» EXERCISE DIRECTIONS
The data below is to be written out exactly, with no pictures.

=== ENTRIES SUPPLIED ===

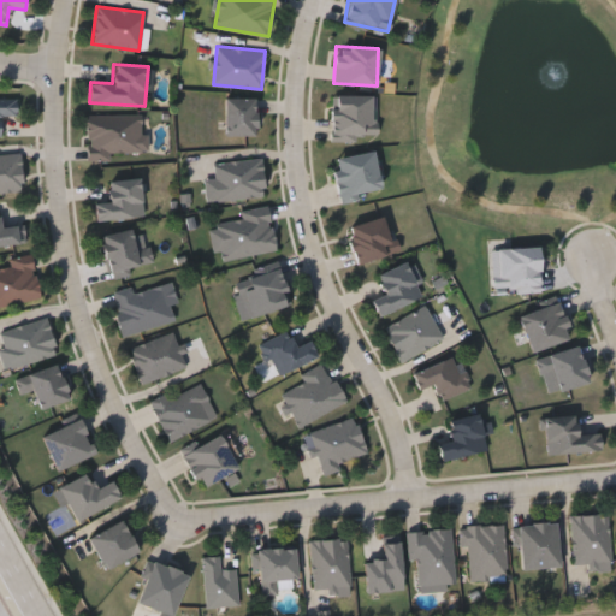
[(330,138),(330,95),(375,95),(375,138),(330,138)]
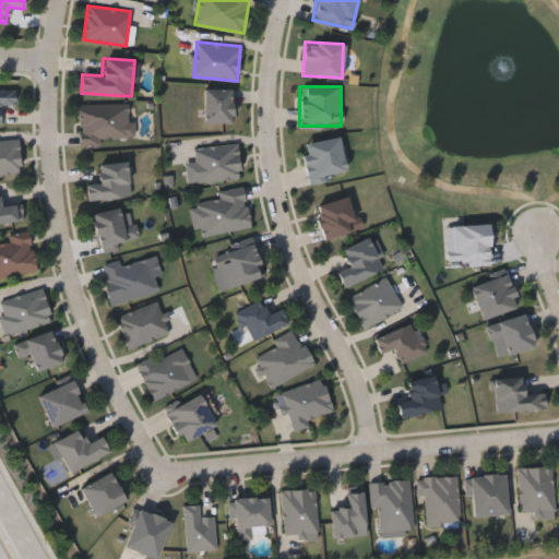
[(203,122),(203,87),(232,87),(232,122),(203,122)]
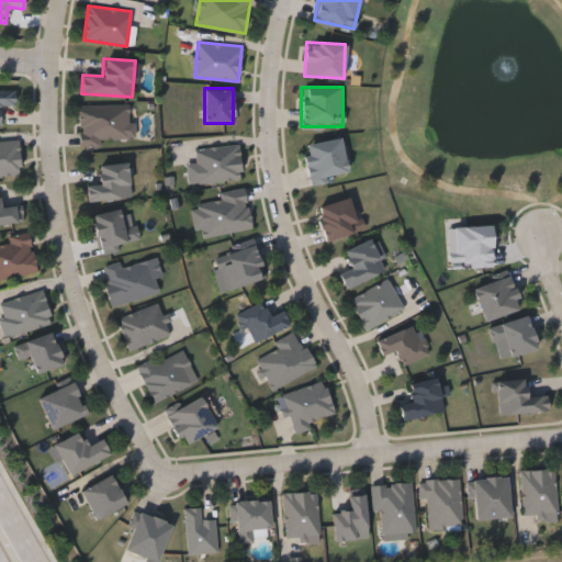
[(0,89),(14,89),(14,105),(0,105),(0,89)]
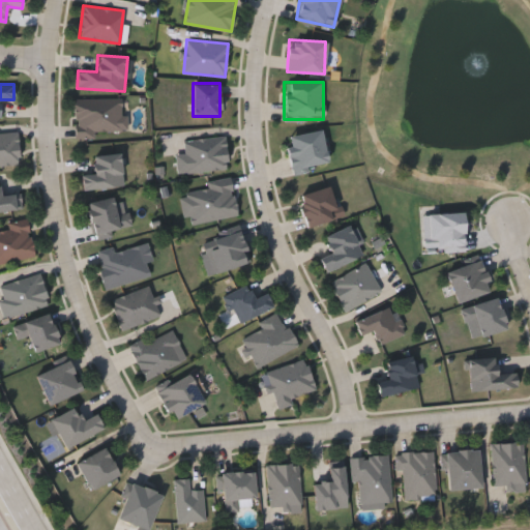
[(95,138),(74,138),(75,98),(122,98),(122,115),(127,115),(126,131),(95,131),(95,138)]
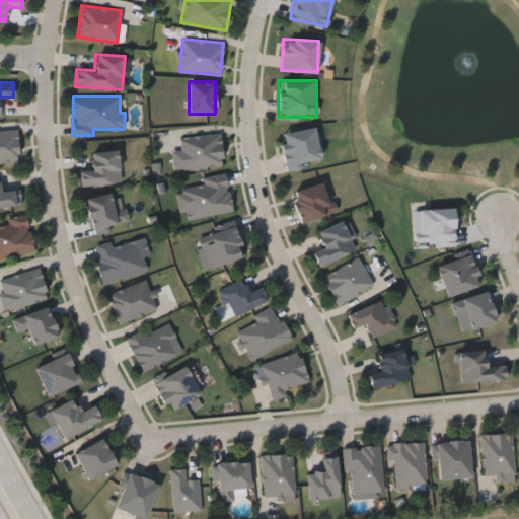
[(0,129),(17,128),(18,160),(0,160),(0,129)]
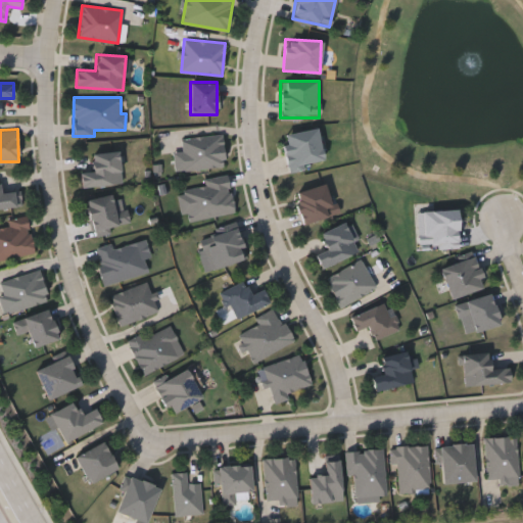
[(287,169),(282,133),(318,129),(322,164),(287,169)]
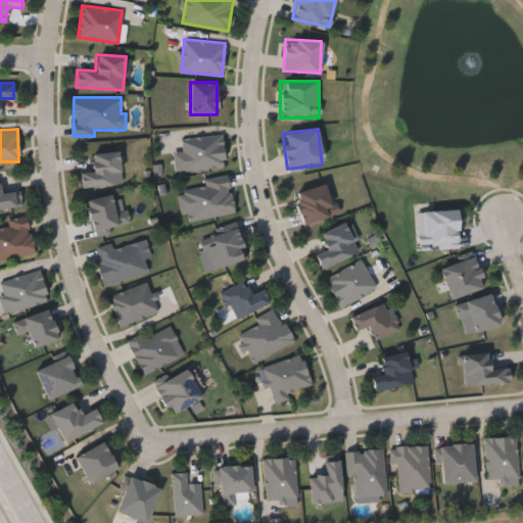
[(182,137),(222,134),(224,168),(184,170),(182,137)]
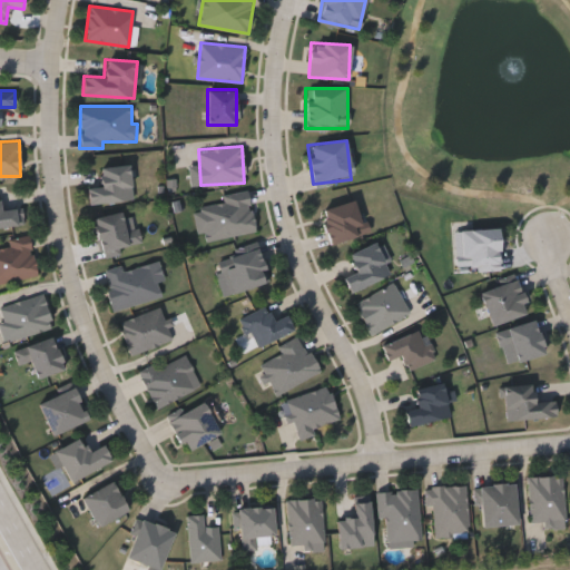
[(130,165),(131,200),(88,203),(87,179),(99,178),(98,166),(130,165)]
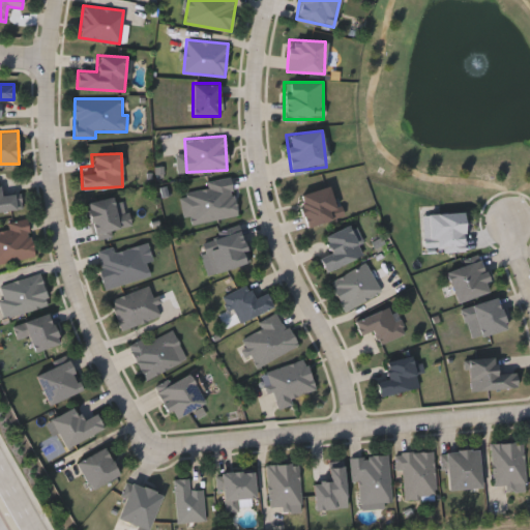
[(179,189),(230,179),(238,214),(186,226),(179,189)]
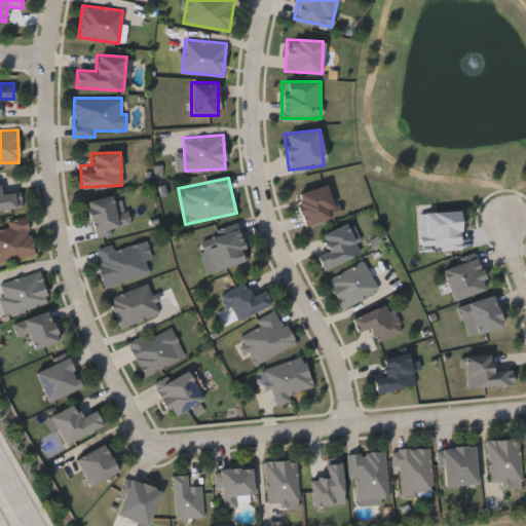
[(304,225),(295,194),(327,184),(336,215),(304,225)]
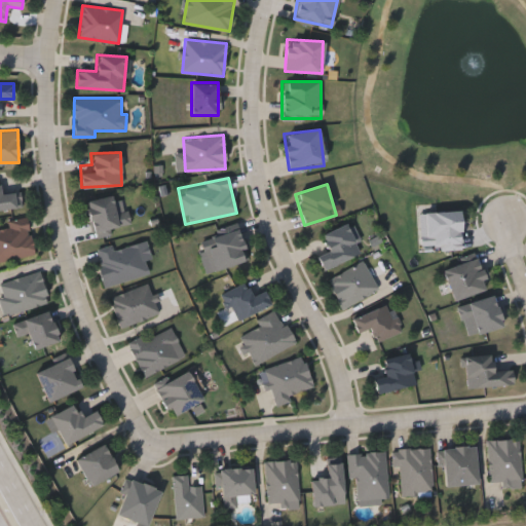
[(0,185),(1,192),(20,190),(22,207),(0,210),(0,185)]
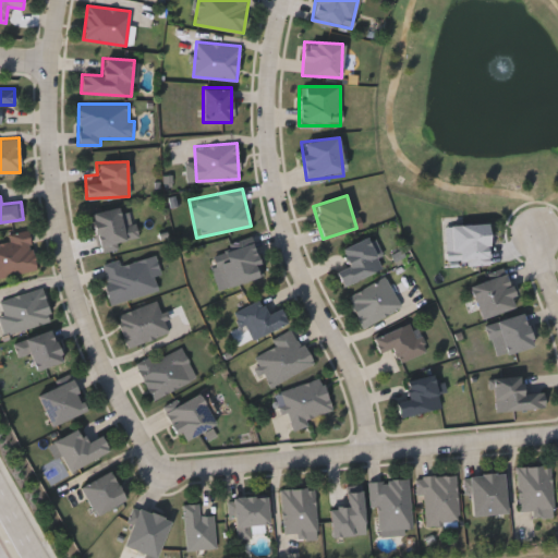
[(91,213),(129,205),(136,239),(98,247),(91,213)]
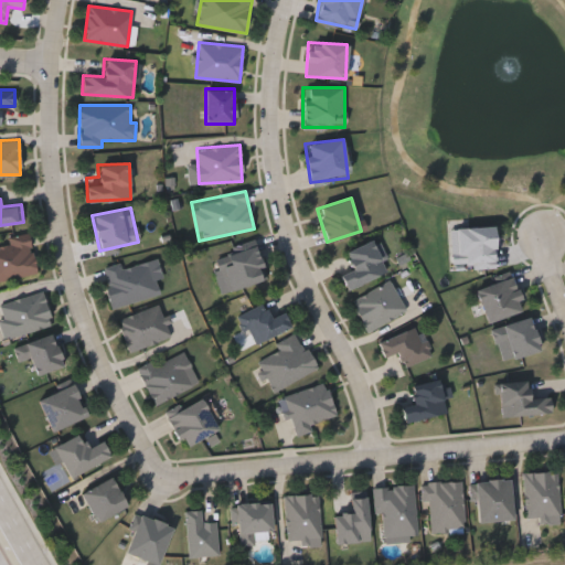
[(451,227),(494,226),(496,267),(451,268),(451,227)]
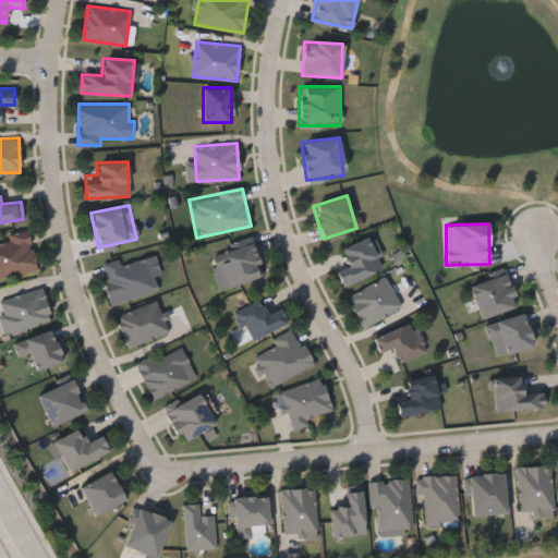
[(36,269),(0,276),(0,238),(28,232),(36,269)]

===

» EXERCISE OUTPUT
[(330,138),(330,95),(375,95),(375,138),(330,138)]
[(203,122),(203,87),(232,87),(232,122),(203,122)]
[(0,89),(14,89),(14,105),(0,105),(0,89)]
[(95,138),(74,138),(75,98),(122,98),(122,115),(127,115),(126,131),(95,131),(95,138)]
[(0,129),(17,128),(18,160),(0,160),(0,129)]
[(287,169),(282,133),(318,129),(322,164),(287,169)]
[(182,137),(222,134),(224,168),(184,170),(182,137)]
[(130,165),(131,200),(88,203),(87,179),(99,178),(98,166),(130,165)]
[(179,189),(230,179),(238,214),(186,226),(179,189)]
[(304,225),(295,194),(327,184),(336,215),(304,225)]
[(0,185),(1,192),(20,190),(22,207),(0,210),(0,185)]
[(91,213),(129,205),(136,239),(98,247),(91,213)]
[(451,227),(494,226),(496,267),(451,268),(451,227)]
[(36,269),(0,276),(0,238),(28,232),(36,269)]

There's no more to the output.